Work instructions>
Return the text of all the items below word for word, omitting the pictures.
══ Record extracts ══
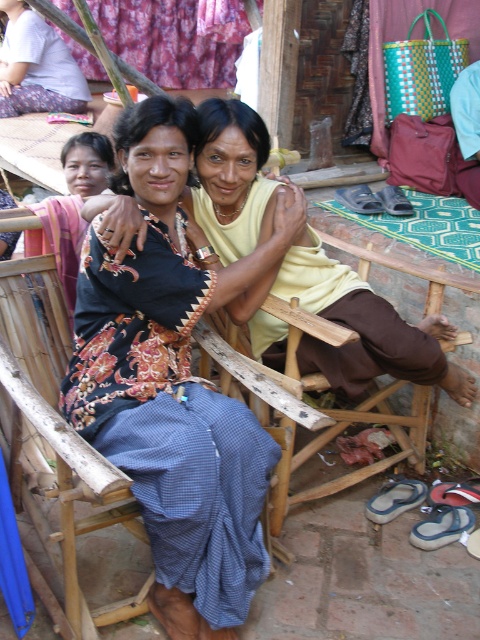
Question: Does printed cotton shirt at center have a lesser width compared to white cotton shirt at upper left?

Choices:
 (A) yes
 (B) no

Answer: (A)

Question: Which point is closer to the camera?

Choices:
 (A) bamboo chair at left
 (B) white cotton shirt at upper left
 (C) wooden chair at center

Answer: (A)

Question: From the image, what is the correct spatial relationship of bamboo chair at left in relation to wooden chair at center?

Choices:
 (A) below
 (B) above

Answer: (B)

Question: Among these points, which one is farthest from the camera?

Choices:
 (A) (99, 572)
 (B) (31, 12)
 (C) (313, 385)

Answer: (B)

Question: In this image, where is printed cotton shirt at center located relative to bamboo chair at left?

Choices:
 (A) left
 (B) right

Answer: (B)

Question: Which point is closer to the camera taking this photo?

Choices:
 (A) (27, 378)
 (B) (149, 100)
 (C) (331, 438)
 (D) (48, 99)

Answer: (B)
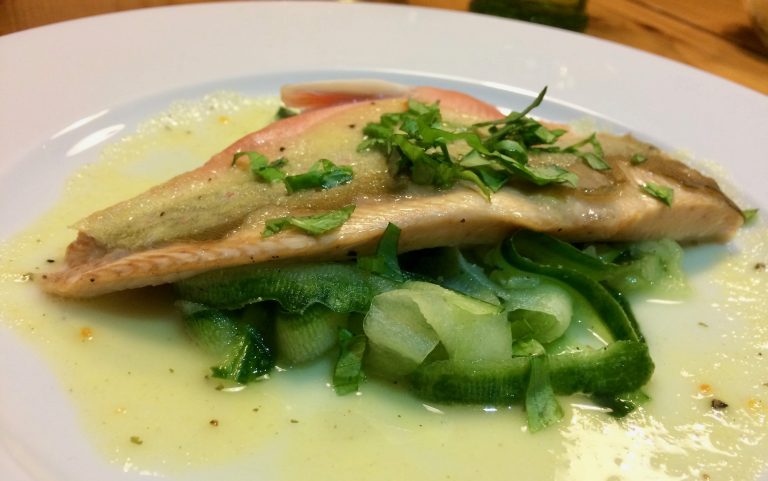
═══
Complete answer>
Question: Does printed cotton shirt at center have a lesser width compared to white cotton shirt at upper left?

Choices:
 (A) yes
 (B) no

Answer: (A)

Question: Which point is closer to the camera?

Choices:
 (A) bamboo chair at left
 (B) white cotton shirt at upper left
 (C) wooden chair at center

Answer: (A)

Question: From the image, what is the correct spatial relationship of bamboo chair at left in relation to wooden chair at center?

Choices:
 (A) below
 (B) above

Answer: (B)

Question: Among these points, which one is farthest from the camera?

Choices:
 (A) (99, 572)
 (B) (31, 12)
 (C) (313, 385)

Answer: (B)

Question: In this image, where is printed cotton shirt at center located relative to bamboo chair at left?

Choices:
 (A) left
 (B) right

Answer: (B)

Question: Which point is closer to the camera taking this photo?

Choices:
 (A) (27, 378)
 (B) (149, 100)
 (C) (331, 438)
 (D) (48, 99)

Answer: (B)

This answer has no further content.